Collect all lines containing the word "notebook" from the data.

------ RECORDS FOR THIS TASK ------

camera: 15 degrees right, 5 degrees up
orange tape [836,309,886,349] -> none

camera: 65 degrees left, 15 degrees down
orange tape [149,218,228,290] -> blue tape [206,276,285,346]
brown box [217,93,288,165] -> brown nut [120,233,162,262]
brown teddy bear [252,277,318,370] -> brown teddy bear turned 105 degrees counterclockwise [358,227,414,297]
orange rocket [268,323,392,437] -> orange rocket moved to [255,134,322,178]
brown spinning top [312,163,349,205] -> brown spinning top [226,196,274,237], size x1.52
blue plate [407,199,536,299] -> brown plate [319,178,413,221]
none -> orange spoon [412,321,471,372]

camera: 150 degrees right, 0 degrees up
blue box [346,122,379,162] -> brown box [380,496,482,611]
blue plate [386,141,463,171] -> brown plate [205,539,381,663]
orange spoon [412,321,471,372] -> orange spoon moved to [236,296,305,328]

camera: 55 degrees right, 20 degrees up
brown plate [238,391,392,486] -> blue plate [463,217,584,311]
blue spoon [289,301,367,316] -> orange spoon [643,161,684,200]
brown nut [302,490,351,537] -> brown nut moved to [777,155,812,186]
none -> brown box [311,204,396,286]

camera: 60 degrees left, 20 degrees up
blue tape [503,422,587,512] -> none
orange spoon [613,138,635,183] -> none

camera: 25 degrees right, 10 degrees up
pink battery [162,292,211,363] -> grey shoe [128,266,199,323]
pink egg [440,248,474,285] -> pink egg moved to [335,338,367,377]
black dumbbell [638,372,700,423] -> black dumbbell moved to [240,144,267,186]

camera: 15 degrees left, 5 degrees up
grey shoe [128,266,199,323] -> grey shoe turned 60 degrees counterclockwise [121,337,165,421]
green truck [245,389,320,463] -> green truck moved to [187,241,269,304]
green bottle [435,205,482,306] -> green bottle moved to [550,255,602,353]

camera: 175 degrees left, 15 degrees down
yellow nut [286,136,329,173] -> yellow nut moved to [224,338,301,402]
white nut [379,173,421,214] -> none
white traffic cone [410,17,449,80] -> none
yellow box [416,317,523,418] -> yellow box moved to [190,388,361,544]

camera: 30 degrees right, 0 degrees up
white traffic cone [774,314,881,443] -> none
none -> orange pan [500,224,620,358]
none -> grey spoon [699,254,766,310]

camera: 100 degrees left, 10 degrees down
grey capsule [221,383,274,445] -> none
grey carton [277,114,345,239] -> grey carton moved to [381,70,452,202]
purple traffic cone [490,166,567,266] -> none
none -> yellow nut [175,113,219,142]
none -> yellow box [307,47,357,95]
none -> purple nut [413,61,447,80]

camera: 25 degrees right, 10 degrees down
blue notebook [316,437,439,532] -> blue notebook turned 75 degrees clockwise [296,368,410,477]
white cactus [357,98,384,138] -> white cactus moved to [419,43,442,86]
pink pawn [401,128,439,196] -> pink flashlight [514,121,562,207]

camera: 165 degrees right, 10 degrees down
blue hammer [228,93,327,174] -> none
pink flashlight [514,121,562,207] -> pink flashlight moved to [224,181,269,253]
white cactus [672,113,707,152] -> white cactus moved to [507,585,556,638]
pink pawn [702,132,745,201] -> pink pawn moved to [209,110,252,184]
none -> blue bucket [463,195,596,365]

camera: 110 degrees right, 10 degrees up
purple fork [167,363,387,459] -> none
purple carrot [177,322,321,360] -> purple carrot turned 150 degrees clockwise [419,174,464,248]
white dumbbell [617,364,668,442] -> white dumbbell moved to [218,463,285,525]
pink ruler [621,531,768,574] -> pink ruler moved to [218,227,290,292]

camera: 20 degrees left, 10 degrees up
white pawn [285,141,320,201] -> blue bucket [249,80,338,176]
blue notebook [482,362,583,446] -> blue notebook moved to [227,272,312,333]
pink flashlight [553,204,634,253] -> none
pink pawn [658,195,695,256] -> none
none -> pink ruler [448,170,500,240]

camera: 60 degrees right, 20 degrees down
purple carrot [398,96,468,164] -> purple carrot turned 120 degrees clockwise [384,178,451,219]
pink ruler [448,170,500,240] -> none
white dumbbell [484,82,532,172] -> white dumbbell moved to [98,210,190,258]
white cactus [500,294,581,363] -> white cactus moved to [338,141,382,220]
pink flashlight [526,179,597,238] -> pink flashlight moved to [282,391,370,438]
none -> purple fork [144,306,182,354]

------

PROBLEM SOLUTION –
blue notebook [316,437,439,532] -> blue notebook turned 75 degrees clockwise [296,368,410,477]
blue notebook [482,362,583,446] -> blue notebook moved to [227,272,312,333]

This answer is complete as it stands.